Extracted entries =
● ● ●
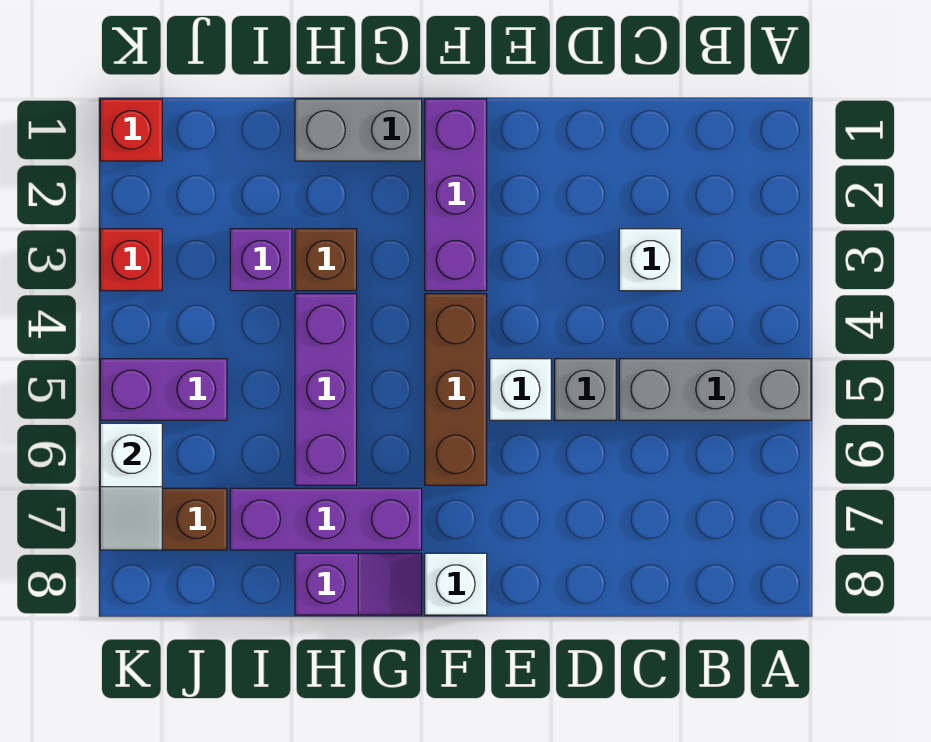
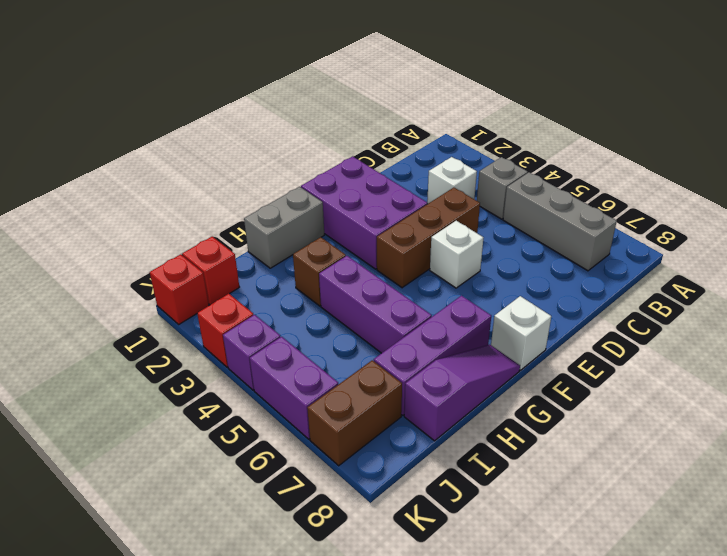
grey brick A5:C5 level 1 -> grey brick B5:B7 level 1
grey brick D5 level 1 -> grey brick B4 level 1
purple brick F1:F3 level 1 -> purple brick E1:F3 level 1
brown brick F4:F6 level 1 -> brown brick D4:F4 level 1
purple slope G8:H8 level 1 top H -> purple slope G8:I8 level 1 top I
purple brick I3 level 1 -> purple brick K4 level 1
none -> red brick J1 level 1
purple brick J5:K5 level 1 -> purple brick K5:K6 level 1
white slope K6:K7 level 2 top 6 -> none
● ● ●
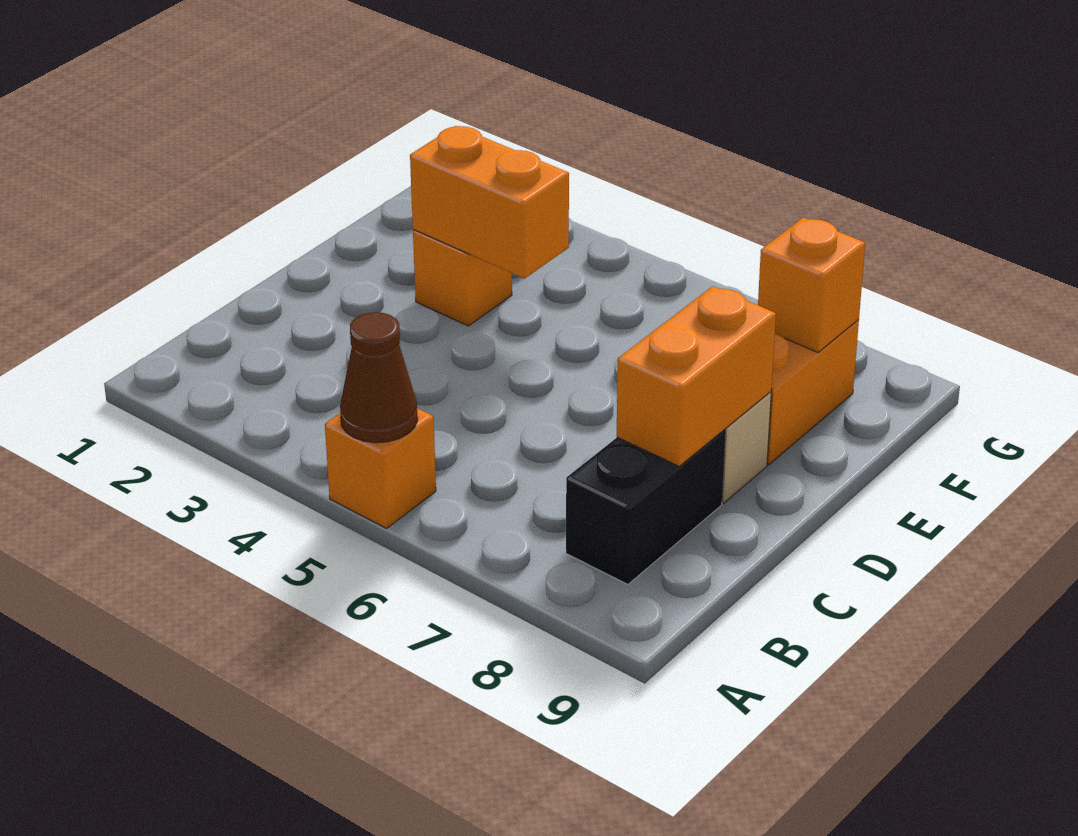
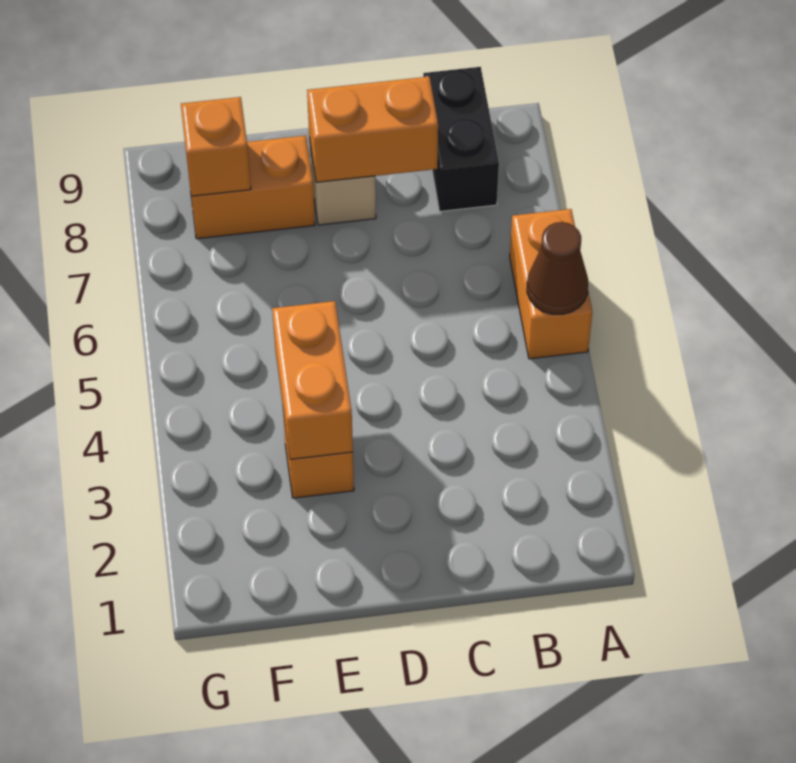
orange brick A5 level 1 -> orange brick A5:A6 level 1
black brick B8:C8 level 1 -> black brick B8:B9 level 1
● ● ●
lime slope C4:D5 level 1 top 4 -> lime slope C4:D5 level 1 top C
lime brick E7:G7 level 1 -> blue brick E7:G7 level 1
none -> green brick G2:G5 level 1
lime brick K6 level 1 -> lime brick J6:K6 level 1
● ● ●
What is expected =
Go through the listing, and whenever a line contains the string "none", copy that line.

Response below =
none -> red brick J1 level 1
white slope K6:K7 level 2 top 6 -> none
none -> green brick G2:G5 level 1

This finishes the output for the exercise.